Work instructions. Lines with the word "turned": copy all of them from the entries below.

(Source data Opens)

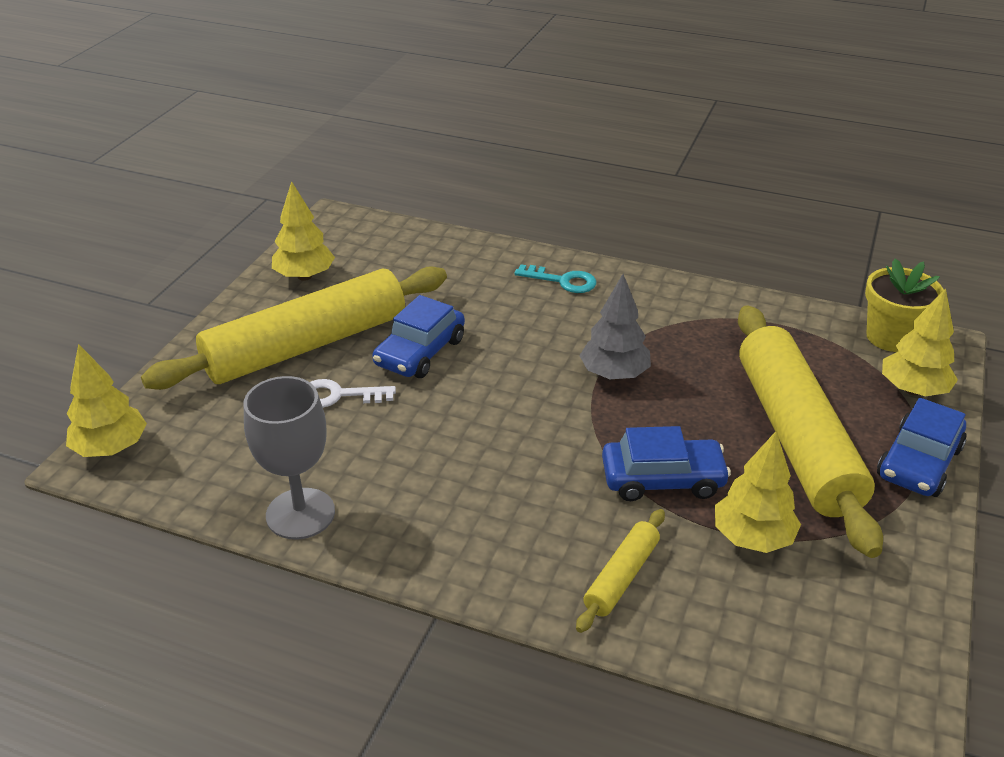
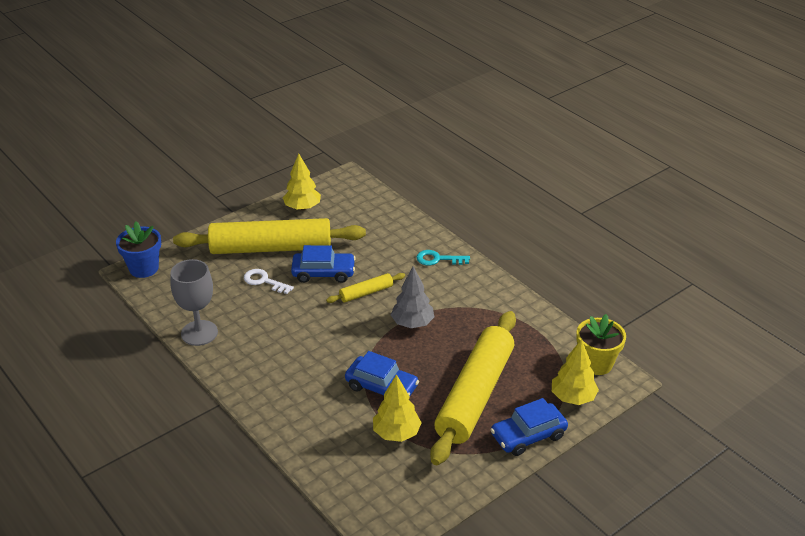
camera: 30 degrees right, 0 degrees up
(111, 448) = (144, 268): yellow tree -> blue flower pot
(420, 352) = (323, 273): blue car -> blue car turned 150 degrees counterclockwise
(563, 281) = (438, 259): turquoise key -> turquoise key turned 135 degrees clockwise
(621, 577) = (315, 423): yellow rolling pin -> yellow rolling pin (366, 293)

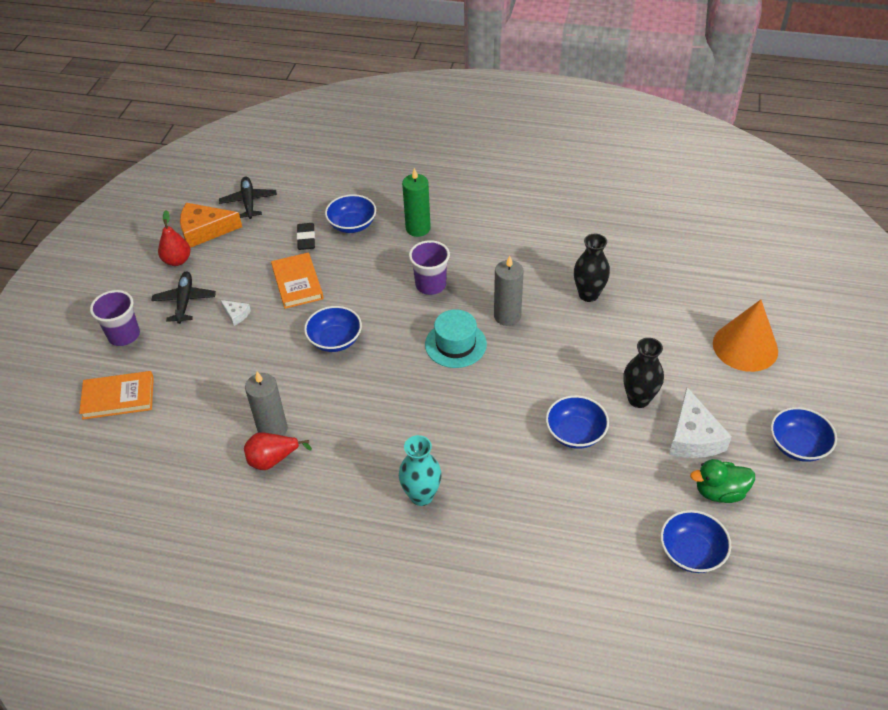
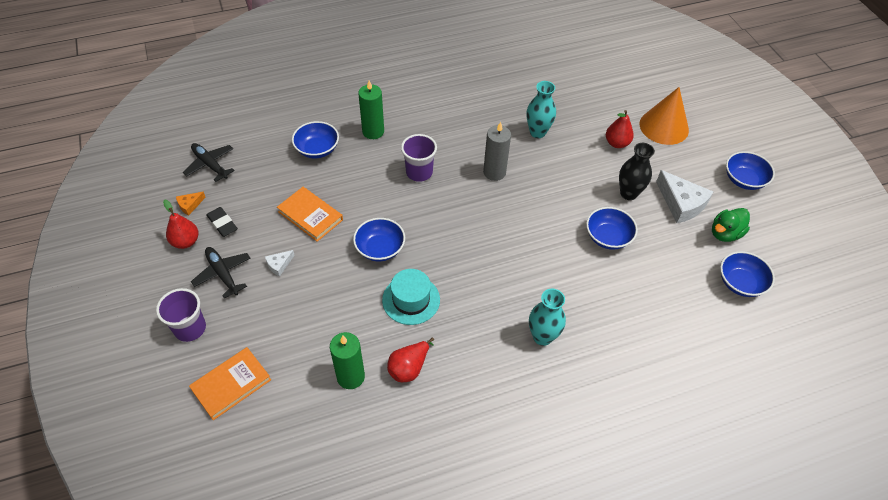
camera: 35 degrees left, 5 degrees up
(205, 231) = (190, 205): orange cheese -> orange cheese, size x0.48
(217, 441) = (350, 377): none -> green candle
(236, 314) = (279, 265): white cheese -> white cheese turned 135 degrees clockwise
(272, 429) = (388, 344): grey candle -> none
(306, 239) = (287, 176): black eraser -> black eraser (222, 224)
(455, 344) = (474, 210): turquoise hat -> turquoise hat (411, 300)
(588, 295) = (537, 132): black vase -> turquoise vase
(670, 341) = (616, 143): none -> red pear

(Source data Closes)

Answer space.
(420, 352) = (323, 273): blue car -> blue car turned 150 degrees counterclockwise
(563, 281) = (438, 259): turquoise key -> turquoise key turned 135 degrees clockwise
(236, 314) = (279, 265): white cheese -> white cheese turned 135 degrees clockwise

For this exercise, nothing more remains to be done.